## EXERCISE DETAILS
Note each line in the data holding the string "lime" and report it.

## DATA TO PROCESS
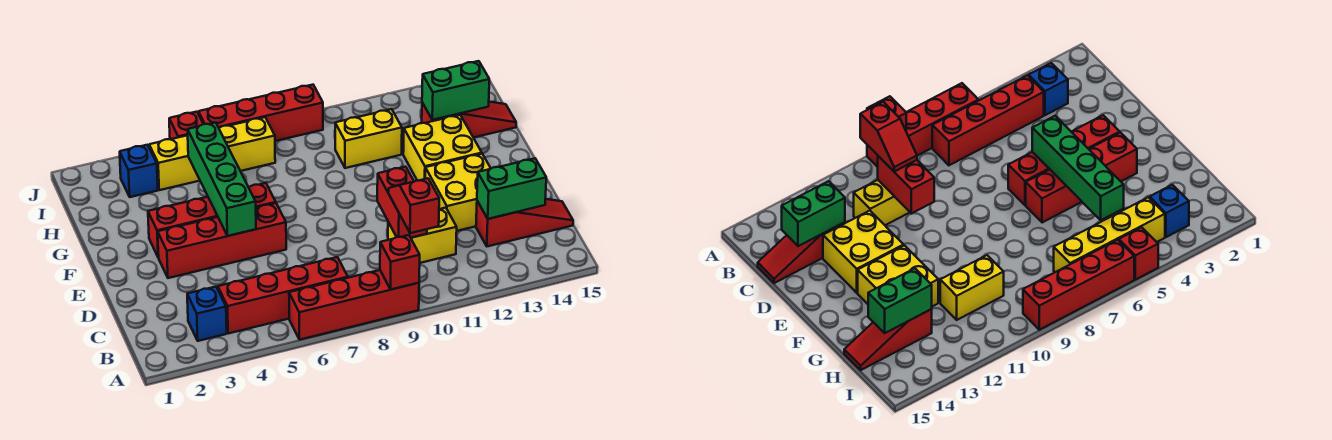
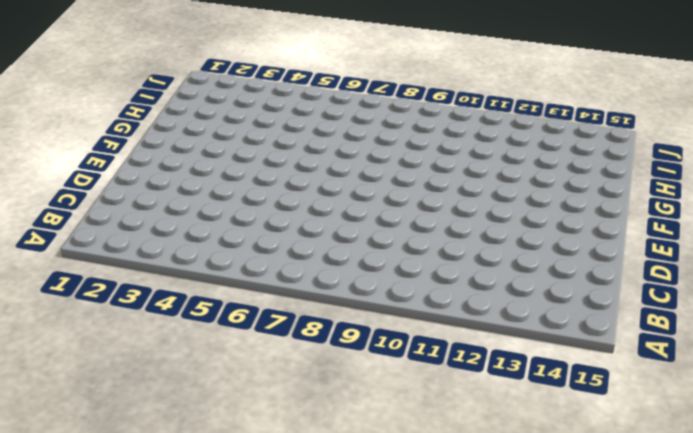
none -> red brick A6:A9 level 1
none -> blue brick B3 level 1
none -> red brick B4:B7 level 1

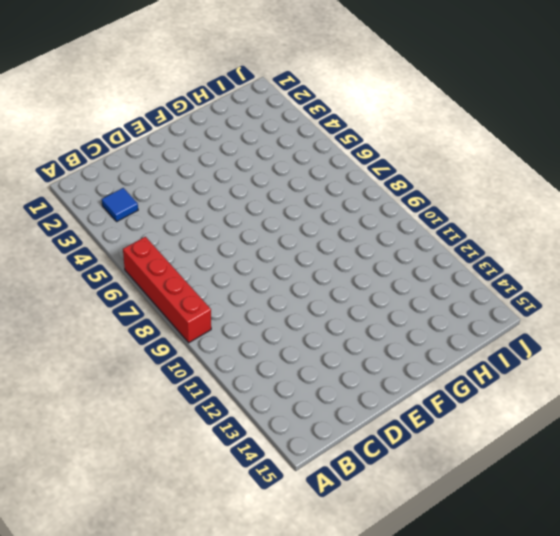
blue tile B3 level 1 -> blue brick B3 level 1
none -> red brick B4:B7 level 1
none -> yellow brick C10:C11 level 1
none -> red slope C13:C15 level 1 top 13

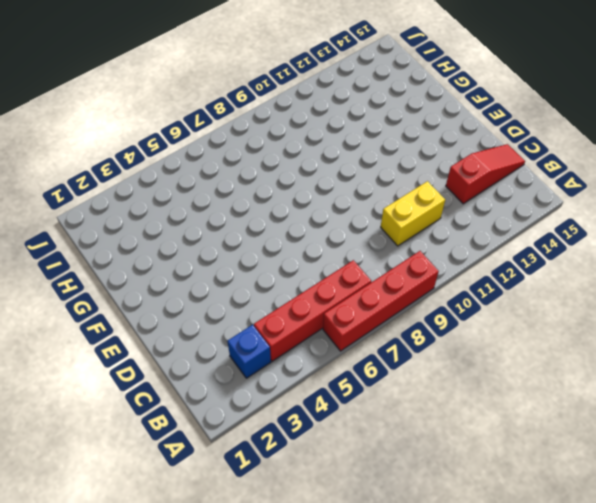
none -> yellow brick D12:E13 level 1
none -> red brick E3:E6 level 1
none -> red brick F3:F6 level 1

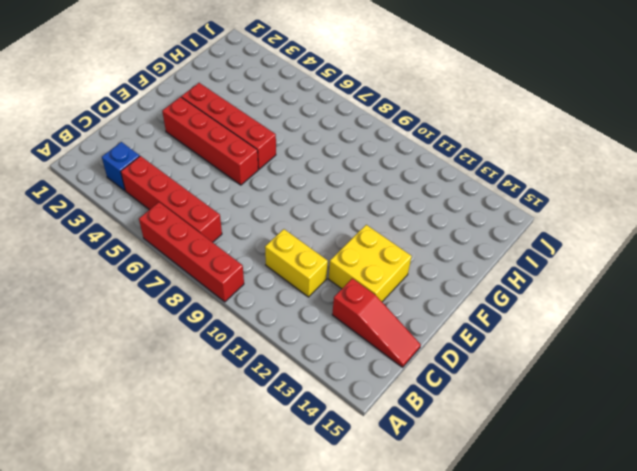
none -> yellow brick F12:G13 level 1
none -> yellow brick H10:H11 level 1
none -> red slope H13:H15 level 1 top 13

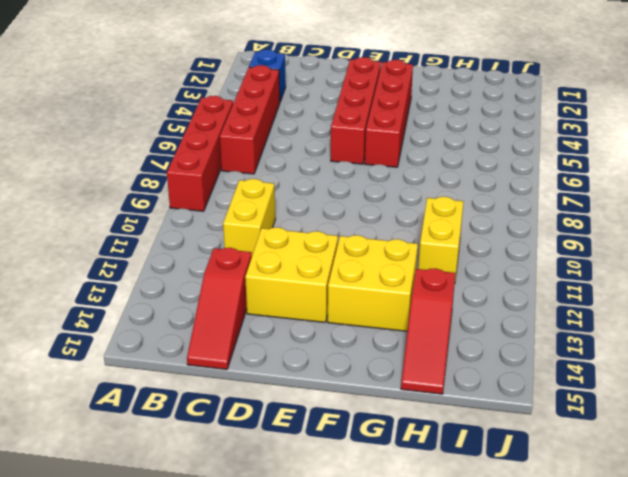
none -> blue brick I3 level 1
none -> yellow brick I4:I7 level 1
none -> red brick J5 level 1

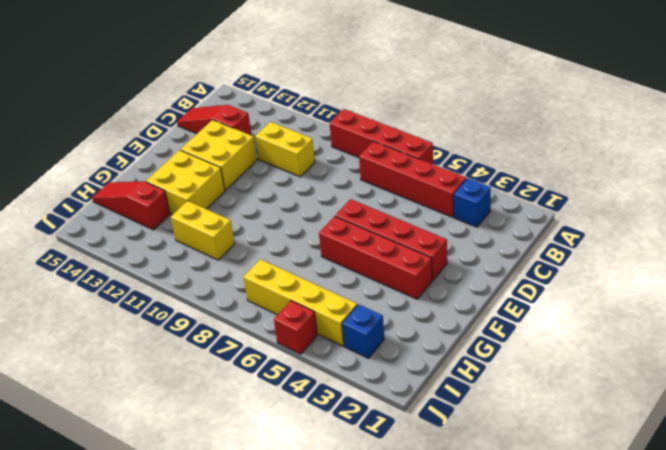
none -> red brick J6:J9 level 1
none -> red brick A9 level 2
none -> red brick C10:D10 level 2

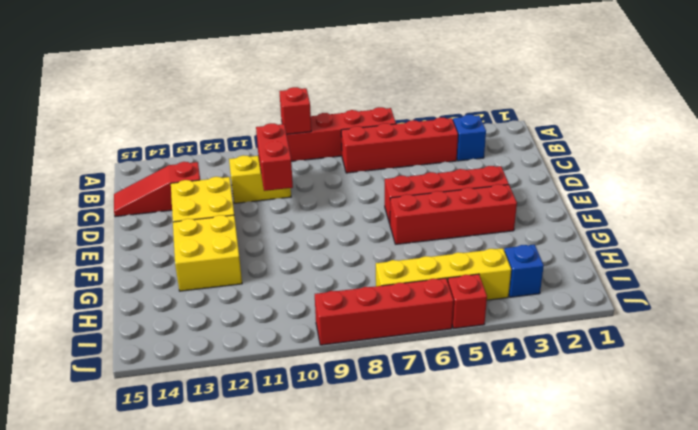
none -> yellow brick H10:H11 level 1
none -> red slope H13:H15 level 1 top 13
none -> green brick C13:C14 level 2

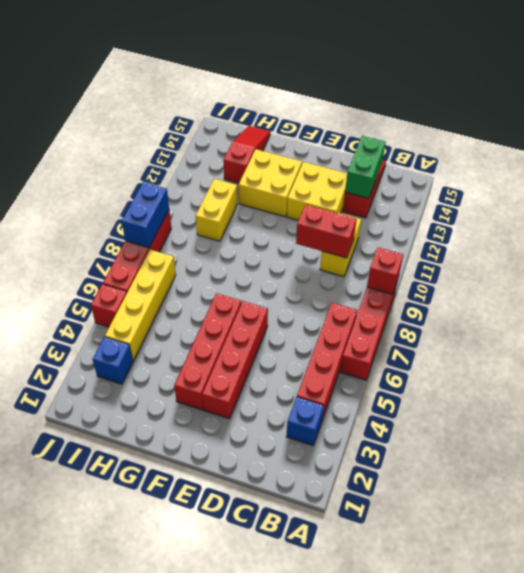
blue brick J8:J9 level 2 -> none
none -> green brick E5:H5 level 2
none -> green brick H13:H14 level 2
none -> red slope B10:C10 level 3 top B

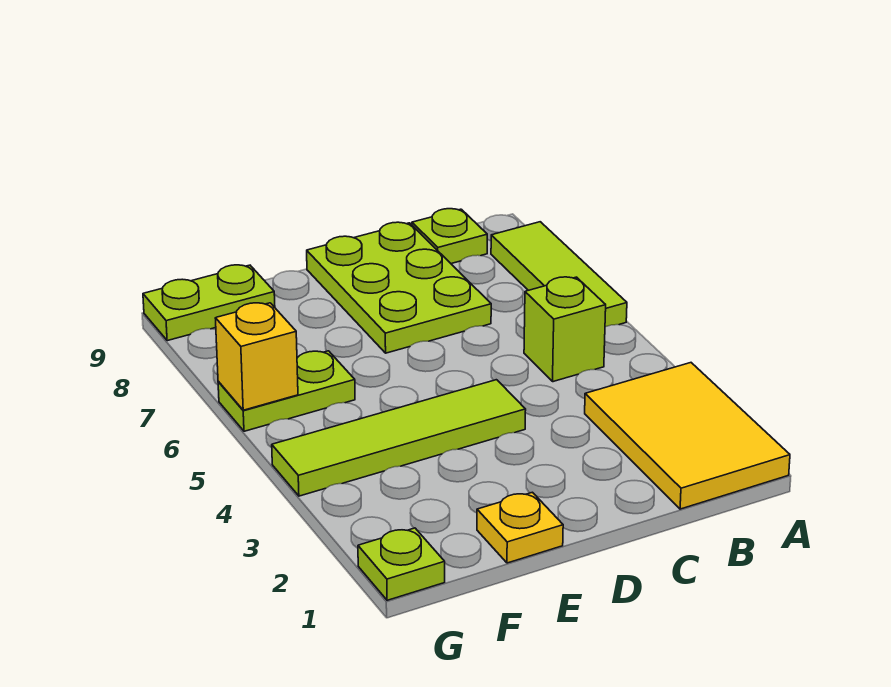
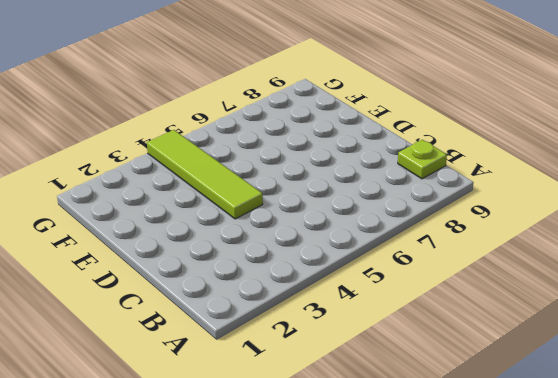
none -> yellow tile A1:B3 level 1
none -> lime tile A6:A8 level 1

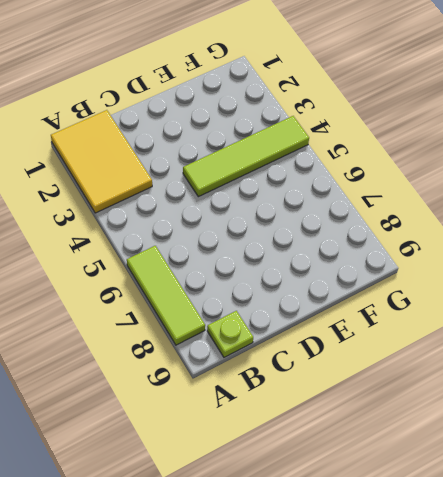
none -> lime brick B5 level 1
none -> lime plate C7:D9 level 1

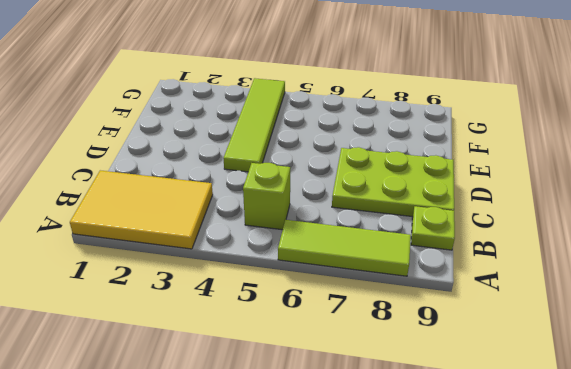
none -> yellow plate E1 level 1
none -> lime plate F6:G6 level 1

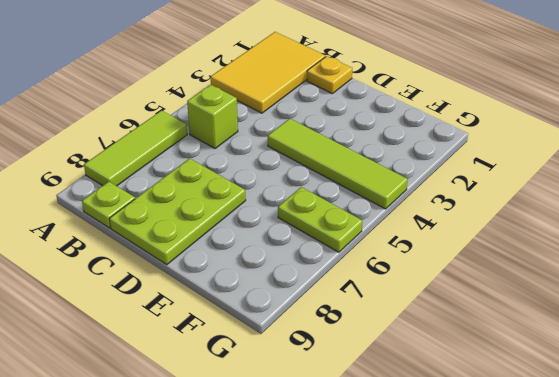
yellow plate C1 level 1 -> yellow plate E1 level 1
none -> lime plate F9:G9 level 1
none -> lime plate G1 level 1

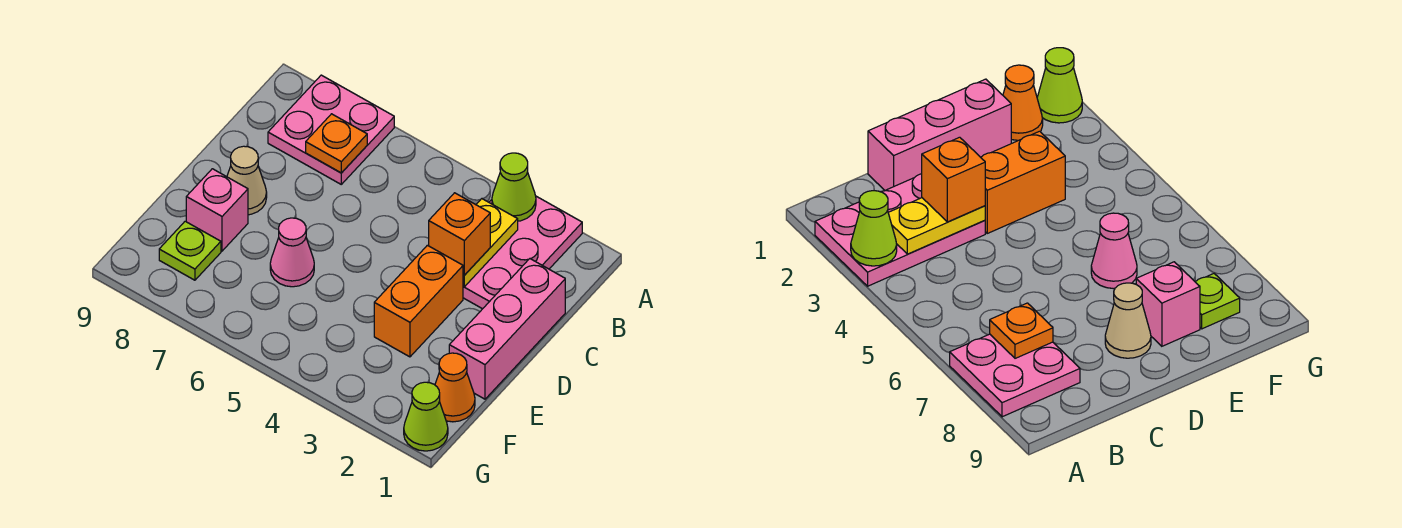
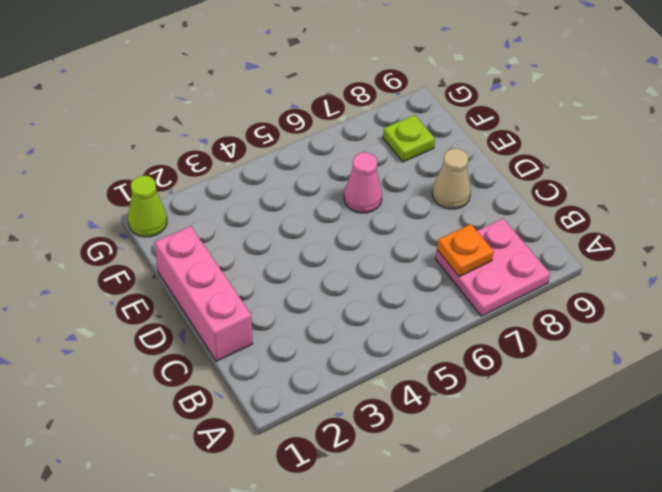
none -> pink plate A2:C3 level 1
none -> orange brick D3:E3 level 1
none -> pink brick E8 level 1

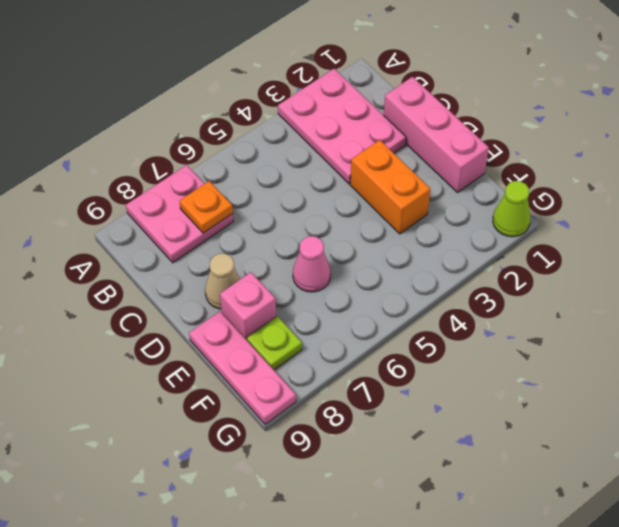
pink plate E9:G9 level 1 -> none
none -> orange cone F1 level 1
none -> lime cone A3 level 2
none -> yellow plate B3:C3 level 2

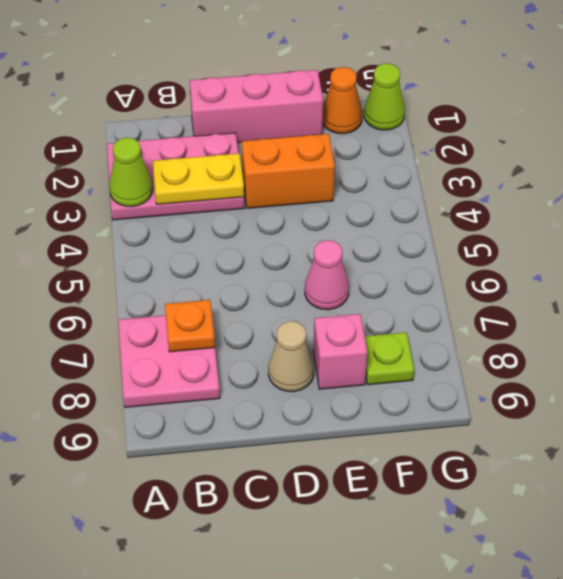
none -> orange brick C3 level 3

## RESPONSE TO THE EXERCISE
none -> lime tile A6:A8 level 1
none -> lime brick B5 level 1
none -> lime plate C7:D9 level 1
none -> lime plate F6:G6 level 1
none -> lime plate F9:G9 level 1
none -> lime plate G1 level 1
none -> lime cone A3 level 2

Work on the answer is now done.